• [Work to be completed]:
Show all lines of the listing that contain the word "hammer".

• [Source material]:
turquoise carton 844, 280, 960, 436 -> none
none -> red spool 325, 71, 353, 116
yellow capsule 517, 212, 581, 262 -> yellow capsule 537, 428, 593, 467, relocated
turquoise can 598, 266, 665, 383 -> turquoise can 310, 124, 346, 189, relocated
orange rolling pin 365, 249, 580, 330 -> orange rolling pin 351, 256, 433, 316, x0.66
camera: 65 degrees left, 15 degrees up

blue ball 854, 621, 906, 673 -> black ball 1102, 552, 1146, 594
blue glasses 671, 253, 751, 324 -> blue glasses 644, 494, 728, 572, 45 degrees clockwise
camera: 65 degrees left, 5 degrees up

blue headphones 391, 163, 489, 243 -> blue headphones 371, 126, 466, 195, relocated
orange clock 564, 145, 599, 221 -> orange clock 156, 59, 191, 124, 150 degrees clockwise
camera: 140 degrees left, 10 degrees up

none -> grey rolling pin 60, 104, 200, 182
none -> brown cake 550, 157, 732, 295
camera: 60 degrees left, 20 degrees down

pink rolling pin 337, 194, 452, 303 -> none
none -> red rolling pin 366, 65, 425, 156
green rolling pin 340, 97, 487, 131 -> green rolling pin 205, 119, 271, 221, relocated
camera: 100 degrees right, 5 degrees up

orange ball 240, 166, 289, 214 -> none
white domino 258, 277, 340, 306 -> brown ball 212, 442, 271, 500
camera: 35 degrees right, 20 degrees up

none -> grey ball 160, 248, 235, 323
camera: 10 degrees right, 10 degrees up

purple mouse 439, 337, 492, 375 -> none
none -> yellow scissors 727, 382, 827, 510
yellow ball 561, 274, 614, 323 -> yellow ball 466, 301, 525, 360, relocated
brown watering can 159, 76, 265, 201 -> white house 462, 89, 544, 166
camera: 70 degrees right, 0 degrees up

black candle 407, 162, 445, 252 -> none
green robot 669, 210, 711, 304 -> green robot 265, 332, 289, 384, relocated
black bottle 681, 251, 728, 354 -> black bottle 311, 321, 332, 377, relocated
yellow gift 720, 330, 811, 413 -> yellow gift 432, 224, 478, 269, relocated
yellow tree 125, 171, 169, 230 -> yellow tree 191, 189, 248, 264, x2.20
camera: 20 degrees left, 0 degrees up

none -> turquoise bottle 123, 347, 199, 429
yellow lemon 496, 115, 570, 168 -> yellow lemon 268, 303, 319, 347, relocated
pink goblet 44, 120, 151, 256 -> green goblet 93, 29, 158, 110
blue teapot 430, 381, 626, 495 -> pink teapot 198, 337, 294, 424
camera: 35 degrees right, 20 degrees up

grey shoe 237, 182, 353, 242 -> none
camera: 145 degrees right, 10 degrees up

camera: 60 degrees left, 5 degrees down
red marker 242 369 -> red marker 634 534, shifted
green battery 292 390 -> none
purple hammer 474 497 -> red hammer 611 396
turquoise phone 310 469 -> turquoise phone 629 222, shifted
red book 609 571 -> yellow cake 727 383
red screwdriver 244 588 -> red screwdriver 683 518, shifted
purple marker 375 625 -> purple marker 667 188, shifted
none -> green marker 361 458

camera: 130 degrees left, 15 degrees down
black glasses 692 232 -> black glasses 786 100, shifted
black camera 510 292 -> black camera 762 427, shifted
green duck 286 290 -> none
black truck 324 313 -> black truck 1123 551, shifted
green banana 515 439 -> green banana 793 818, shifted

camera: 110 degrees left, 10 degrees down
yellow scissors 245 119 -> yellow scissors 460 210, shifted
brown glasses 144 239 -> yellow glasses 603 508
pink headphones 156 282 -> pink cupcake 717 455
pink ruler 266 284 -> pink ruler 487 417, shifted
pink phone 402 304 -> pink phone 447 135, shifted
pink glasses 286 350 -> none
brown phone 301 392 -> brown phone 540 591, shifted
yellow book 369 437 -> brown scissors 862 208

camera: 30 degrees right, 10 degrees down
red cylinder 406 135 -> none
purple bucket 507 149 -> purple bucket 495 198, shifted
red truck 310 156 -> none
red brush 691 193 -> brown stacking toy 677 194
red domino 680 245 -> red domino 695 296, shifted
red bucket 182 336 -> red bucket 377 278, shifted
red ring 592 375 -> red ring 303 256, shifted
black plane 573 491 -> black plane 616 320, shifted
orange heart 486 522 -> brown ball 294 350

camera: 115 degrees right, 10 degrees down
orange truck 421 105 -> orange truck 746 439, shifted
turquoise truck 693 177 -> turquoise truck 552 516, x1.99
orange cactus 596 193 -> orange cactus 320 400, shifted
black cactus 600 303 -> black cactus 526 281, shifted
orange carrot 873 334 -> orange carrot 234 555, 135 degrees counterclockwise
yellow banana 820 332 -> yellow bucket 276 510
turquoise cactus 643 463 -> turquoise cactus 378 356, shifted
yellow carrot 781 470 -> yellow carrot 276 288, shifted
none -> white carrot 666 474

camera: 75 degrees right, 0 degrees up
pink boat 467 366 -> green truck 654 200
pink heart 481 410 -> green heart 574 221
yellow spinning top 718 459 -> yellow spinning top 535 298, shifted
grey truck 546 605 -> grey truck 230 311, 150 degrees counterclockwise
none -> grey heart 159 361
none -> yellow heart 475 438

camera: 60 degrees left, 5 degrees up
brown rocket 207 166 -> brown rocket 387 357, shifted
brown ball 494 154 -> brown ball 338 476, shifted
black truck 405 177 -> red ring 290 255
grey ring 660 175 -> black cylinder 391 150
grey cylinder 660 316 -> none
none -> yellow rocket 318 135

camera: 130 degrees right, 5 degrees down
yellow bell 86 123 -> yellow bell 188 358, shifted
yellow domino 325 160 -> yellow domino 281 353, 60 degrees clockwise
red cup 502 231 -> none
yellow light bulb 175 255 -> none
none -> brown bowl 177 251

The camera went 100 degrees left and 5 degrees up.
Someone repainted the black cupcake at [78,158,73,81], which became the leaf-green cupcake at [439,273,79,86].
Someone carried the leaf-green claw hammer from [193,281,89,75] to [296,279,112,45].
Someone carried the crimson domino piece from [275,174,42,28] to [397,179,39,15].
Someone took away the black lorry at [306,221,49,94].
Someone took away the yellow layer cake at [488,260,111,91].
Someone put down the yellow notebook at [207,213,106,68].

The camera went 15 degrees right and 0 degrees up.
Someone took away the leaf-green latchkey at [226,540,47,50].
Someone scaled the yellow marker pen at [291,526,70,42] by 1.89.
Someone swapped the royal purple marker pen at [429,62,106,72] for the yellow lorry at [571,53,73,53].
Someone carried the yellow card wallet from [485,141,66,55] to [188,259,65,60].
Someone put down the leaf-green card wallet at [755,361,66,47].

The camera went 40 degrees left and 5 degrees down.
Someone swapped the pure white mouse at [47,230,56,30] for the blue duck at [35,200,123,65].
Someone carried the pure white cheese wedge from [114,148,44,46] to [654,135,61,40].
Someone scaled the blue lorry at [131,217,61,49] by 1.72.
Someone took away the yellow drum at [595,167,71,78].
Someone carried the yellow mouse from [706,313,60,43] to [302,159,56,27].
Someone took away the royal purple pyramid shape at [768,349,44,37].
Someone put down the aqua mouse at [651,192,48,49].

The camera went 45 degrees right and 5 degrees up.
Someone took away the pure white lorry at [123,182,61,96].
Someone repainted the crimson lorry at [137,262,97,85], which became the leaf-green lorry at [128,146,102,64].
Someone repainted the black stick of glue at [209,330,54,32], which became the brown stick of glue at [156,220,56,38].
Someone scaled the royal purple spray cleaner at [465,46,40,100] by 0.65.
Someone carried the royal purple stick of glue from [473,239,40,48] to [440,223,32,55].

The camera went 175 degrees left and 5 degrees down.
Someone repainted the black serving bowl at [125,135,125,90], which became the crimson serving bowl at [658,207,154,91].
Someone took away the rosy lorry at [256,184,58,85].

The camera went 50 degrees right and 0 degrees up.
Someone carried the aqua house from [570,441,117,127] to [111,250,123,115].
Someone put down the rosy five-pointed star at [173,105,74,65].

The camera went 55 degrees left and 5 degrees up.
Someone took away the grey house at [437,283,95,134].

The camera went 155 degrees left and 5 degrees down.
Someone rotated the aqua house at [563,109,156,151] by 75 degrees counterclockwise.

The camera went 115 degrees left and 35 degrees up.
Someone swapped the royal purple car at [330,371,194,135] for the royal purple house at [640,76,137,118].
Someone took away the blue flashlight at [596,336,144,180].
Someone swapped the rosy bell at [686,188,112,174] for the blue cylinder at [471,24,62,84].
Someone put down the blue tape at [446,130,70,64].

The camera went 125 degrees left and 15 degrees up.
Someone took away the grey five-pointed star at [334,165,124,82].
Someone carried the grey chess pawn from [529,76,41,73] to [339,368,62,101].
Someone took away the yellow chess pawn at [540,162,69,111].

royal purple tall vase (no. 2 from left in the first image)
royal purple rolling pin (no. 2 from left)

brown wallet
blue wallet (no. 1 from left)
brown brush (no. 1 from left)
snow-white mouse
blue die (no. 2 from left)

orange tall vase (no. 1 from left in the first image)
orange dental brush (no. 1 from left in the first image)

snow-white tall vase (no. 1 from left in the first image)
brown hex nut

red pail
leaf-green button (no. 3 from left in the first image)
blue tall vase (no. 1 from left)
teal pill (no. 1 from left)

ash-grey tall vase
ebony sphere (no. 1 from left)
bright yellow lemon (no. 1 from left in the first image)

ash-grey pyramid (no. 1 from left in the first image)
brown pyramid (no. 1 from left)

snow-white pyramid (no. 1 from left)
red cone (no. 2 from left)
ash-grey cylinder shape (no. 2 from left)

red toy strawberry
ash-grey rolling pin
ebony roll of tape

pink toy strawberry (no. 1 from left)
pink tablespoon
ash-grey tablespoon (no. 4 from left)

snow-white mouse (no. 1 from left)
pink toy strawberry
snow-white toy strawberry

• [Solution below]:
purple hammer 474 497 -> red hammer 611 396
Someone carried the leaf-green claw hammer from [193,281,89,75] to [296,279,112,45].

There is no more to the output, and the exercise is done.